WORK TASK: Within the records below, reproduce without change the lines from the line that has "red key [454,288,551,361]" through the line that has "none -> white strawberry [519,210,576,264]", and only those.
*** RECORDS FOR THE TASK ***
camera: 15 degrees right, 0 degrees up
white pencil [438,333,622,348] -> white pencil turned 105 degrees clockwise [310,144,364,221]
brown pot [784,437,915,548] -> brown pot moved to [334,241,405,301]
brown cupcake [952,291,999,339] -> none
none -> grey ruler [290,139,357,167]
***
*** RECORDS FOR THE TASK ***
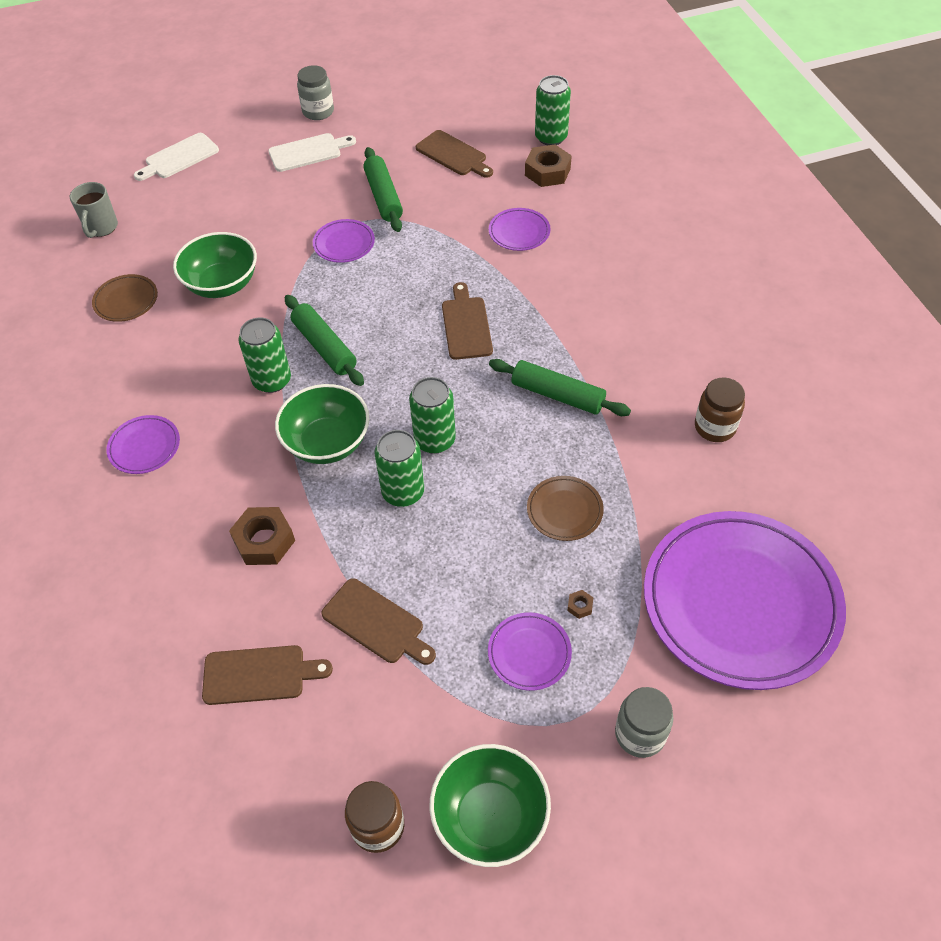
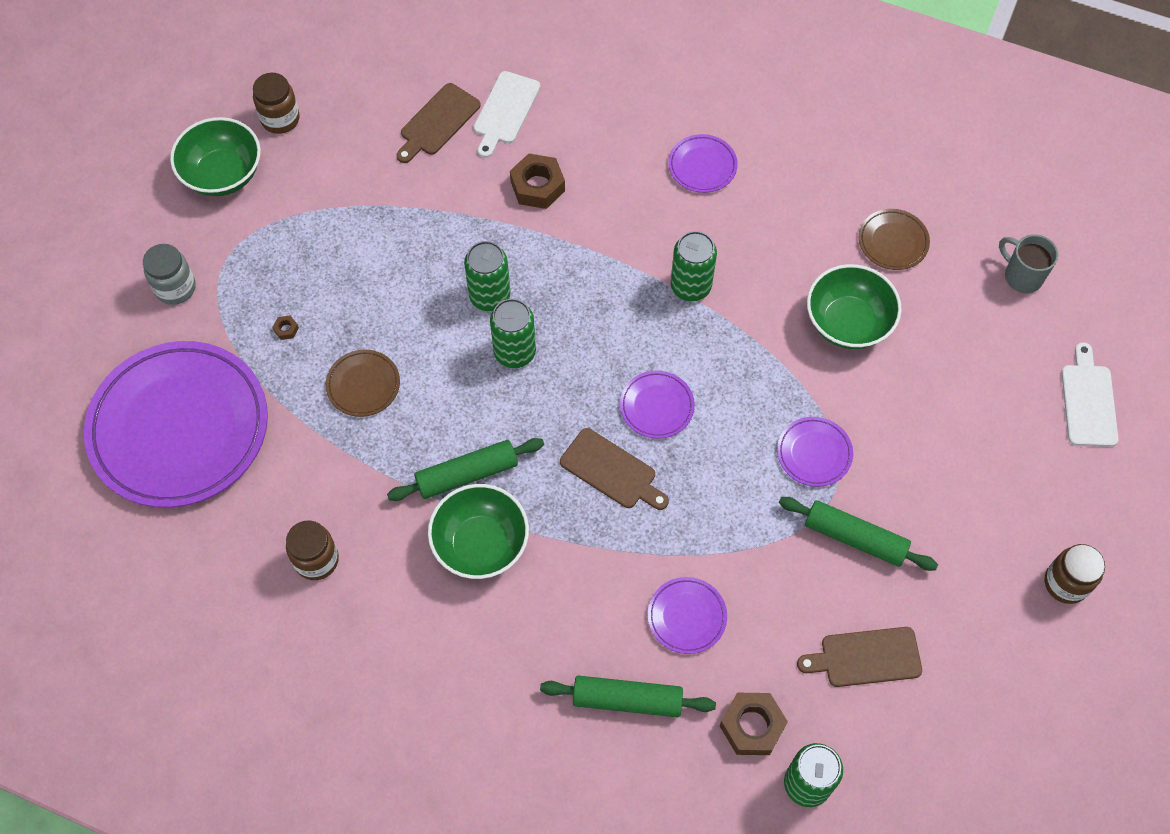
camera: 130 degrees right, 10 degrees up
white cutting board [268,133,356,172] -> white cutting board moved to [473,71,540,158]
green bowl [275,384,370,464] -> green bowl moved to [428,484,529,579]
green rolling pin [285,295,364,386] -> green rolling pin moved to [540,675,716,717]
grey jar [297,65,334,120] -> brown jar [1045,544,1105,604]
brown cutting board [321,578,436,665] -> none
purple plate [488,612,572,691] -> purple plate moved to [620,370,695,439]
***
*** RECORDS FOR THE TASK ***
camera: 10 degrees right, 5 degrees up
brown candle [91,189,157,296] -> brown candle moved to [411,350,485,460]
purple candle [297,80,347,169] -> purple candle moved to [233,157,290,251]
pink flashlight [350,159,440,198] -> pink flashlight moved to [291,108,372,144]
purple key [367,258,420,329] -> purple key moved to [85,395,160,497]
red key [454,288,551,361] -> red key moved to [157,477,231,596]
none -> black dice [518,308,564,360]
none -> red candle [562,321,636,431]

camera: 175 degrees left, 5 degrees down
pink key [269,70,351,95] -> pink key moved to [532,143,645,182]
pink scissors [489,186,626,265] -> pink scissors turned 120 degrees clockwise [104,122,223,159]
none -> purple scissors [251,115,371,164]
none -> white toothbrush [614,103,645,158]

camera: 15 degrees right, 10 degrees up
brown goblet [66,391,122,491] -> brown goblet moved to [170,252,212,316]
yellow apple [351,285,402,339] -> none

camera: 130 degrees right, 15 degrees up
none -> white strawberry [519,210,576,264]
***
RESPONSE AREA:
red key [454,288,551,361] -> red key moved to [157,477,231,596]
none -> black dice [518,308,564,360]
none -> red candle [562,321,636,431]

camera: 175 degrees left, 5 degrees down
pink key [269,70,351,95] -> pink key moved to [532,143,645,182]
pink scissors [489,186,626,265] -> pink scissors turned 120 degrees clockwise [104,122,223,159]
none -> purple scissors [251,115,371,164]
none -> white toothbrush [614,103,645,158]

camera: 15 degrees right, 10 degrees up
brown goblet [66,391,122,491] -> brown goblet moved to [170,252,212,316]
yellow apple [351,285,402,339] -> none

camera: 130 degrees right, 15 degrees up
none -> white strawberry [519,210,576,264]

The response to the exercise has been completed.